**WORK ITEM**
Reproduce the records below exactly as given.

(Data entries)

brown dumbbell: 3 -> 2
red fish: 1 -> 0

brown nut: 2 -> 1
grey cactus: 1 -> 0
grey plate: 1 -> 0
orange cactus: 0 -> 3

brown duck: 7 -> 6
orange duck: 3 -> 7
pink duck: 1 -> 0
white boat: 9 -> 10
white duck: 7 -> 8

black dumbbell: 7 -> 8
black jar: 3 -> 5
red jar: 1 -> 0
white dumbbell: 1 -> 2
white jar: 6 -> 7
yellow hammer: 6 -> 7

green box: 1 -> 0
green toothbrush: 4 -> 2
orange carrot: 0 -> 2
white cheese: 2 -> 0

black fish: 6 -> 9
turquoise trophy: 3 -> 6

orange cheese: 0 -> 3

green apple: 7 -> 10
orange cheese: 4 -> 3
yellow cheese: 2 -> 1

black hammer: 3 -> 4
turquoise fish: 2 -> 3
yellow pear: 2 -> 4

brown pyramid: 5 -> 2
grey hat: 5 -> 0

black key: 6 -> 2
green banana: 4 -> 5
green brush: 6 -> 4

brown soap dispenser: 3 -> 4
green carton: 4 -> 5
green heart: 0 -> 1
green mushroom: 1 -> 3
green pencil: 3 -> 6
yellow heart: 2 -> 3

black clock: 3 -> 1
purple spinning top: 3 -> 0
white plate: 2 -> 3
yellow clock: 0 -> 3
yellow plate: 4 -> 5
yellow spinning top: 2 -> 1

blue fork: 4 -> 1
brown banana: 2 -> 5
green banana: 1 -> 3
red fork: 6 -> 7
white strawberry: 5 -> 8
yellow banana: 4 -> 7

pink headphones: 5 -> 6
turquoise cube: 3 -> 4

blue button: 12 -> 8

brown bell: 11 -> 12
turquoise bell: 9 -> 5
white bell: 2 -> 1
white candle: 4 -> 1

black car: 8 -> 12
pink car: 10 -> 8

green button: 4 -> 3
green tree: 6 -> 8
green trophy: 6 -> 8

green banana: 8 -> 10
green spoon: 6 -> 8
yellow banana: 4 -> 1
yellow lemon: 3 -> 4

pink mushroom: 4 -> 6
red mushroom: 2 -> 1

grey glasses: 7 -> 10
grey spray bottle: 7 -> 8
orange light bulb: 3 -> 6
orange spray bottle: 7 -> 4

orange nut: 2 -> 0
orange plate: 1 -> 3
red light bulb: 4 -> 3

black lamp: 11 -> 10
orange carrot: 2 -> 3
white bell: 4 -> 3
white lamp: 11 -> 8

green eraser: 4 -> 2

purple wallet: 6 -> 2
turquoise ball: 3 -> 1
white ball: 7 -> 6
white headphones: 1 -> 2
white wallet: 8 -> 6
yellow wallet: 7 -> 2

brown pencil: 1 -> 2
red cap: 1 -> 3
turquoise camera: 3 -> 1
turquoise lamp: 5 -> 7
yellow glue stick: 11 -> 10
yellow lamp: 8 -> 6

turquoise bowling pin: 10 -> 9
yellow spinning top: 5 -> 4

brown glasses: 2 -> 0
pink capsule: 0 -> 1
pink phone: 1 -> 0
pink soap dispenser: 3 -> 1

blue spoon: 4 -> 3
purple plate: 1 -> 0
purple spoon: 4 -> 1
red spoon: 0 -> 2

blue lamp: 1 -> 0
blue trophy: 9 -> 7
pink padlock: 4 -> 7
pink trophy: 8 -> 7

**ANSWER FOR THE TASK**
brown dumbbell: 3 -> 2
red fish: 1 -> 0

brown nut: 2 -> 1
grey cactus: 1 -> 0
grey plate: 1 -> 0
orange cactus: 0 -> 3

brown duck: 7 -> 6
orange duck: 3 -> 7
pink duck: 1 -> 0
white boat: 9 -> 10
white duck: 7 -> 8

black dumbbell: 7 -> 8
black jar: 3 -> 5
red jar: 1 -> 0
white dumbbell: 1 -> 2
white jar: 6 -> 7
yellow hammer: 6 -> 7

green box: 1 -> 0
green toothbrush: 4 -> 2
orange carrot: 0 -> 2
white cheese: 2 -> 0

black fish: 6 -> 9
turquoise trophy: 3 -> 6

orange cheese: 0 -> 3

green apple: 7 -> 10
orange cheese: 4 -> 3
yellow cheese: 2 -> 1

black hammer: 3 -> 4
turquoise fish: 2 -> 3
yellow pear: 2 -> 4

brown pyramid: 5 -> 2
grey hat: 5 -> 0

black key: 6 -> 2
green banana: 4 -> 5
green brush: 6 -> 4

brown soap dispenser: 3 -> 4
green carton: 4 -> 5
green heart: 0 -> 1
green mushroom: 1 -> 3
green pencil: 3 -> 6
yellow heart: 2 -> 3

black clock: 3 -> 1
purple spinning top: 3 -> 0
white plate: 2 -> 3
yellow clock: 0 -> 3
yellow plate: 4 -> 5
yellow spinning top: 2 -> 1

blue fork: 4 -> 1
brown banana: 2 -> 5
green banana: 1 -> 3
red fork: 6 -> 7
white strawberry: 5 -> 8
yellow banana: 4 -> 7

pink headphones: 5 -> 6
turquoise cube: 3 -> 4

blue button: 12 -> 8

brown bell: 11 -> 12
turquoise bell: 9 -> 5
white bell: 2 -> 1
white candle: 4 -> 1

black car: 8 -> 12
pink car: 10 -> 8

green button: 4 -> 3
green tree: 6 -> 8
green trophy: 6 -> 8

green banana: 8 -> 10
green spoon: 6 -> 8
yellow banana: 4 -> 1
yellow lemon: 3 -> 4

pink mushroom: 4 -> 6
red mushroom: 2 -> 1

grey glasses: 7 -> 10
grey spray bottle: 7 -> 8
orange light bulb: 3 -> 6
orange spray bottle: 7 -> 4

orange nut: 2 -> 0
orange plate: 1 -> 3
red light bulb: 4 -> 3

black lamp: 11 -> 10
orange carrot: 2 -> 3
white bell: 4 -> 3
white lamp: 11 -> 8

green eraser: 4 -> 2

purple wallet: 6 -> 2
turquoise ball: 3 -> 1
white ball: 7 -> 6
white headphones: 1 -> 2
white wallet: 8 -> 6
yellow wallet: 7 -> 2

brown pencil: 1 -> 2
red cap: 1 -> 3
turquoise camera: 3 -> 1
turquoise lamp: 5 -> 7
yellow glue stick: 11 -> 10
yellow lamp: 8 -> 6

turquoise bowling pin: 10 -> 9
yellow spinning top: 5 -> 4

brown glasses: 2 -> 0
pink capsule: 0 -> 1
pink phone: 1 -> 0
pink soap dispenser: 3 -> 1

blue spoon: 4 -> 3
purple plate: 1 -> 0
purple spoon: 4 -> 1
red spoon: 0 -> 2

blue lamp: 1 -> 0
blue trophy: 9 -> 7
pink padlock: 4 -> 7
pink trophy: 8 -> 7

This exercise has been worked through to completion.